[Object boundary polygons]
____

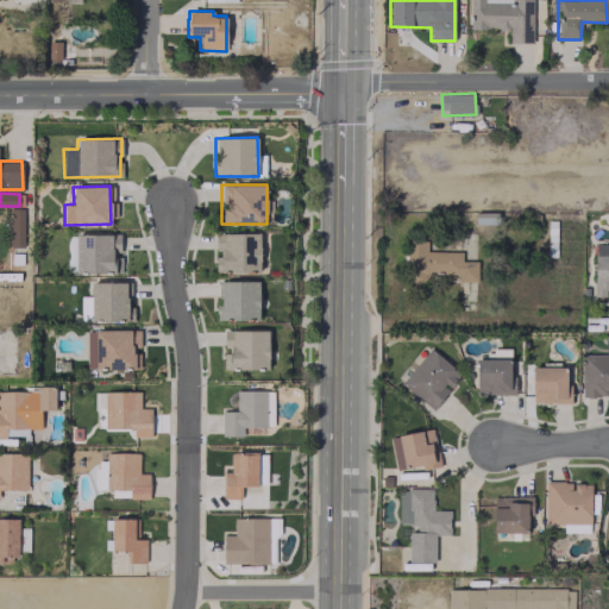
[(24,246),(23,211),(8,212),(10,246),(24,246)]
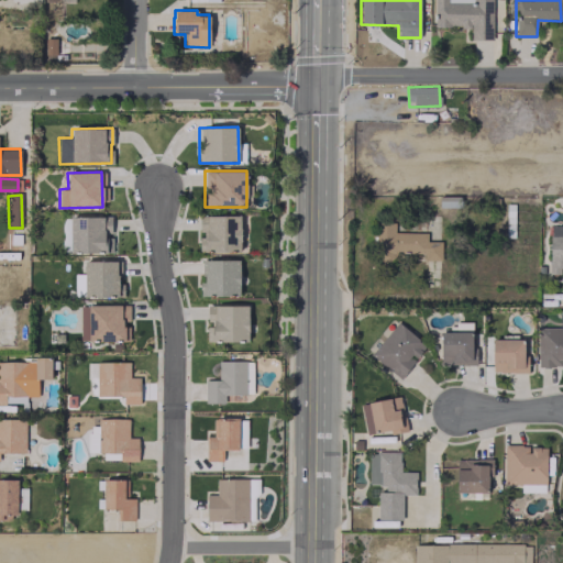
[(240,214),(200,216),(200,236),(201,236),(201,252),(241,251),(240,214)]
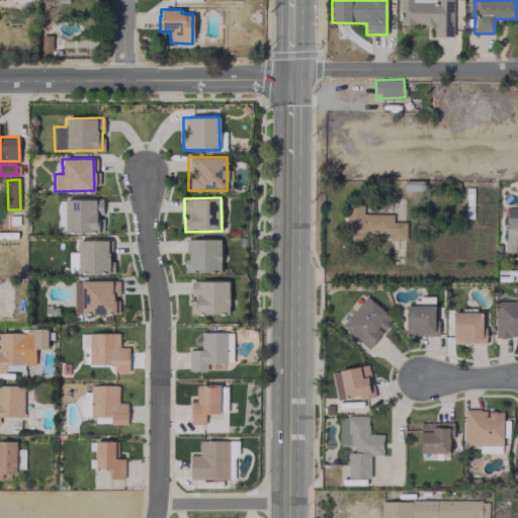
[(65,232),(102,232),(102,213),(102,198),(64,198),(65,232)]
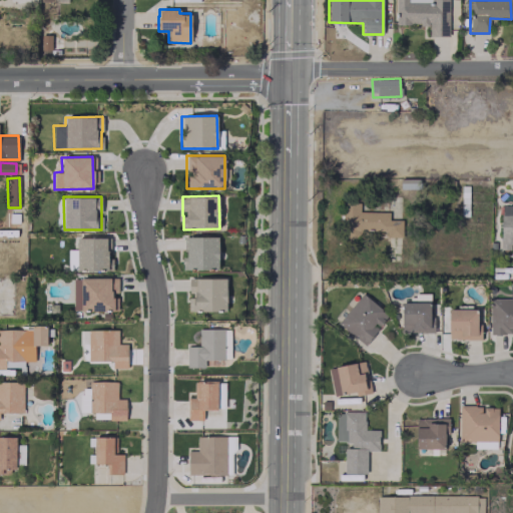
[(402,233),(402,219),(389,219),(389,211),(359,211),(359,203),(343,203),(343,232),(402,233)]
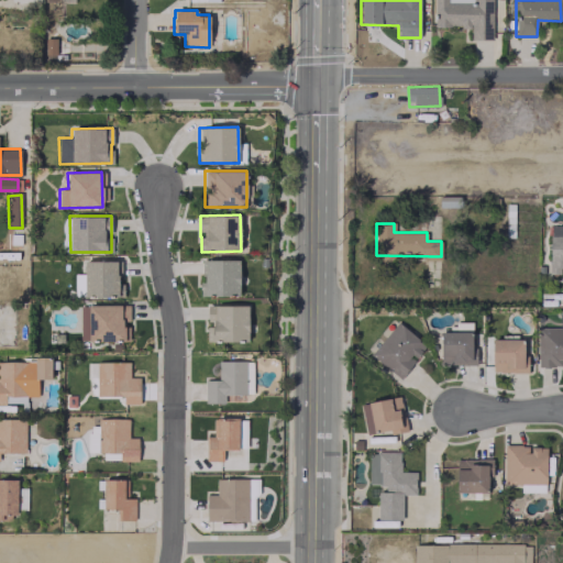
[(562,278),(562,225),(549,227),(550,274),(562,273),(562,278)]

____

- [Task details]: Copy the entries above faithfully and omit every image.

- [Answer for the task]:
[(24,246),(23,211),(8,212),(10,246),(24,246)]
[(240,214),(200,216),(200,236),(201,236),(201,252),(241,251),(240,214)]
[(65,232),(102,232),(102,213),(102,198),(64,198),(65,232)]
[(402,233),(402,219),(389,219),(389,211),(359,211),(359,203),(343,203),(343,232),(402,233)]
[(562,278),(562,225),(549,227),(550,274),(562,273),(562,278)]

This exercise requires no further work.